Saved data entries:
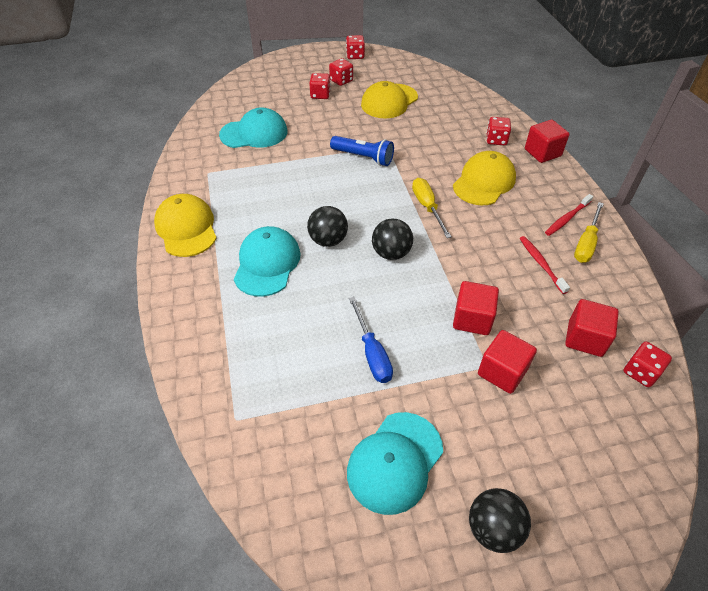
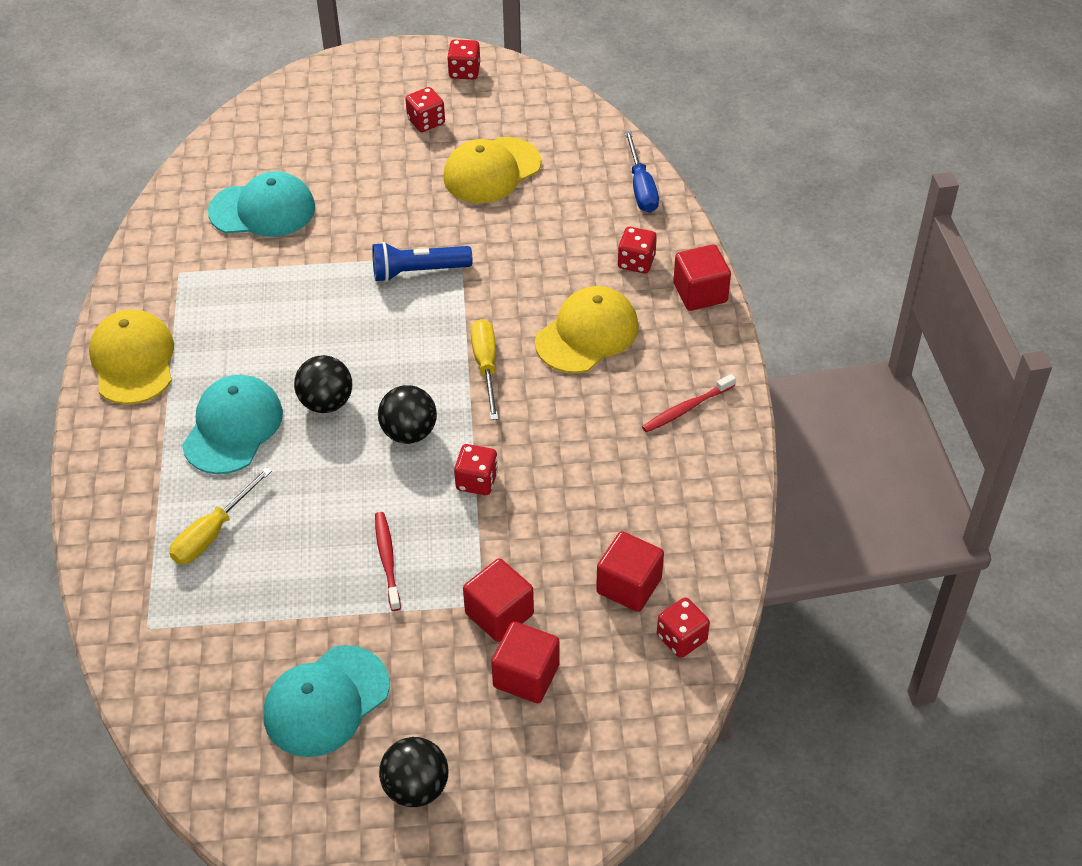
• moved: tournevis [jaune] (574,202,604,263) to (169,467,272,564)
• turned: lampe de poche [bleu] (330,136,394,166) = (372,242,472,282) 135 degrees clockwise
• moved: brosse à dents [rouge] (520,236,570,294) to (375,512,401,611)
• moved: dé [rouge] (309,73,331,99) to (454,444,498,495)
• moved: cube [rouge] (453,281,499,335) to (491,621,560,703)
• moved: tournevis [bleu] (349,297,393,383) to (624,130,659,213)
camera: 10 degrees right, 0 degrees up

= Exercise requirements =
Find the line that contains "(453,281,499,335) to (491,621,560,703)" in the data above. Reproduce it and every later line exactly, through the last one.

= Problem solution =
• moved: cube [rouge] (453,281,499,335) to (491,621,560,703)
• moved: tournevis [bleu] (349,297,393,383) to (624,130,659,213)
camera: 10 degrees right, 0 degrees up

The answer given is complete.